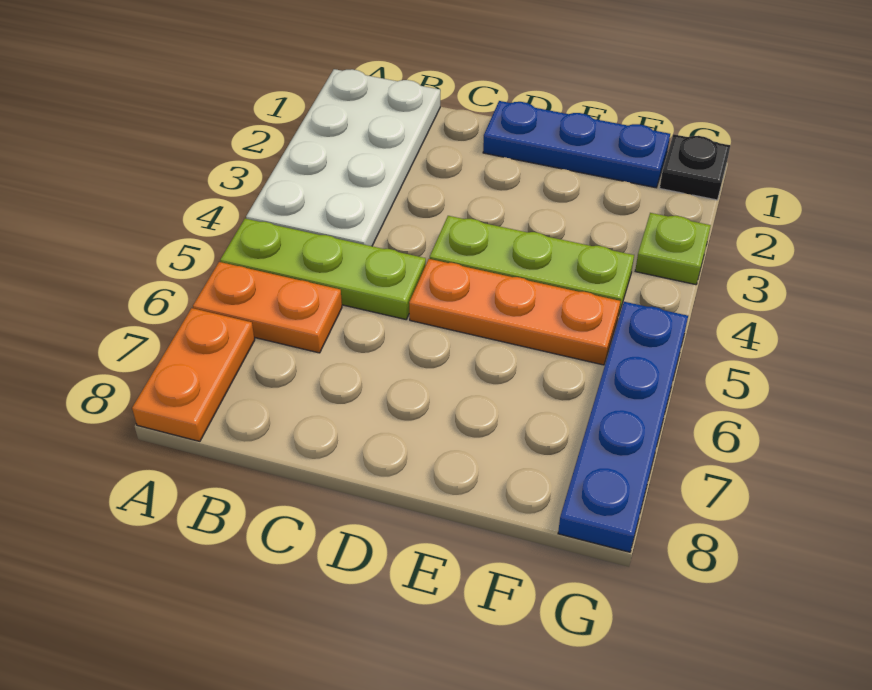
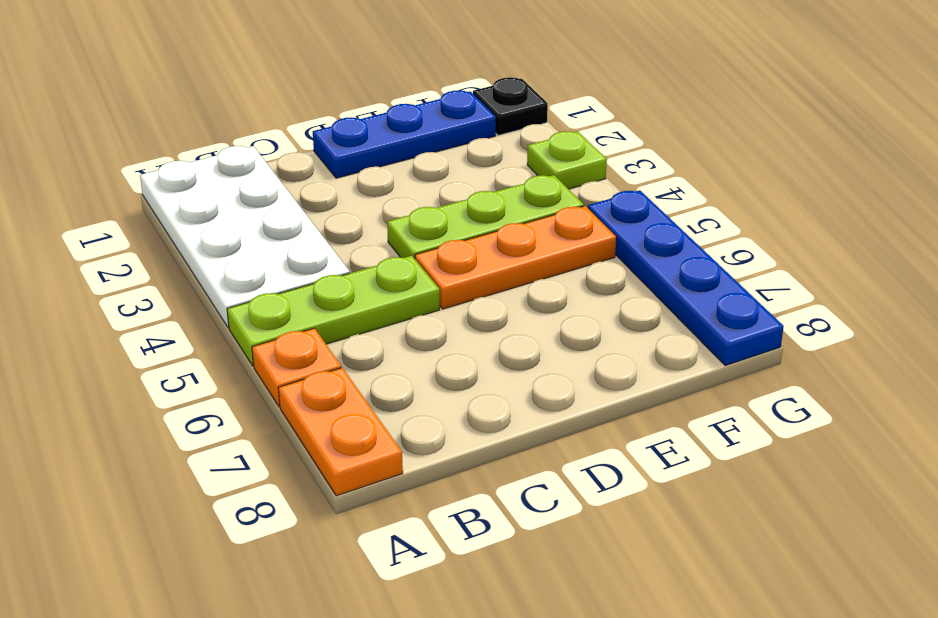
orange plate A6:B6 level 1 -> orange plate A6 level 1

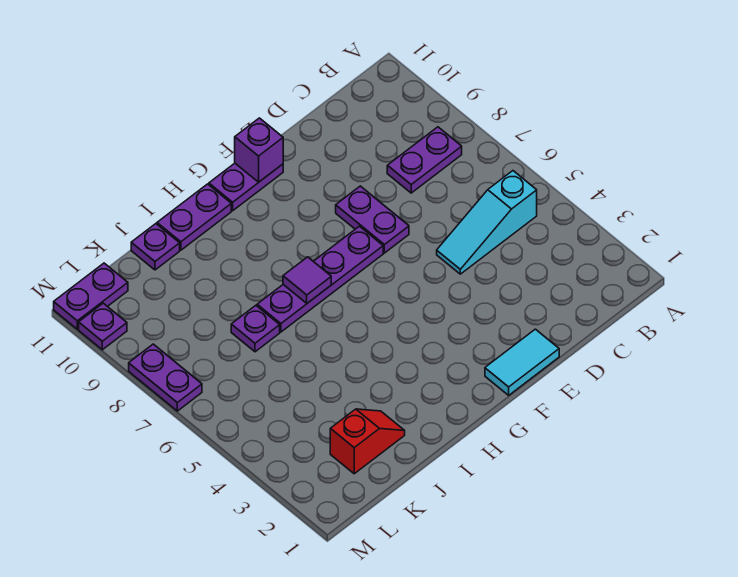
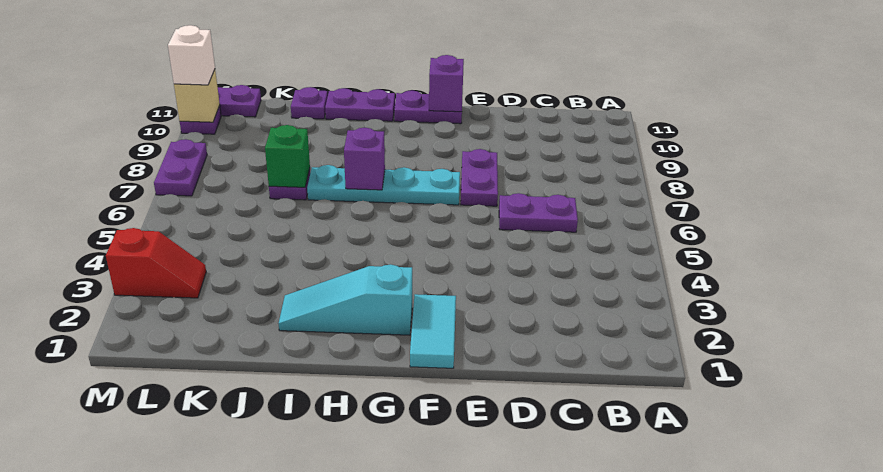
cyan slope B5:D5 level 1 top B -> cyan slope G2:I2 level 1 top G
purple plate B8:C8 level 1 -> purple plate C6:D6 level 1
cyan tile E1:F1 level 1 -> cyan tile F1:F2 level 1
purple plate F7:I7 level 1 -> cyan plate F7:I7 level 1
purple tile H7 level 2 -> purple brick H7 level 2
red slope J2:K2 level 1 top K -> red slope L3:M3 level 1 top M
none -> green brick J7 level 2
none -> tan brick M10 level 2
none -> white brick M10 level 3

□ □ □ □ □

= Task instructions =
Give back the entries verbatim but drop every picture.

= Answer box =
orange plate A6:B6 level 1 -> orange plate A6 level 1

cyan slope B5:D5 level 1 top B -> cyan slope G2:I2 level 1 top G
purple plate B8:C8 level 1 -> purple plate C6:D6 level 1
cyan tile E1:F1 level 1 -> cyan tile F1:F2 level 1
purple plate F7:I7 level 1 -> cyan plate F7:I7 level 1
purple tile H7 level 2 -> purple brick H7 level 2
red slope J2:K2 level 1 top K -> red slope L3:M3 level 1 top M
none -> green brick J7 level 2
none -> tan brick M10 level 2
none -> white brick M10 level 3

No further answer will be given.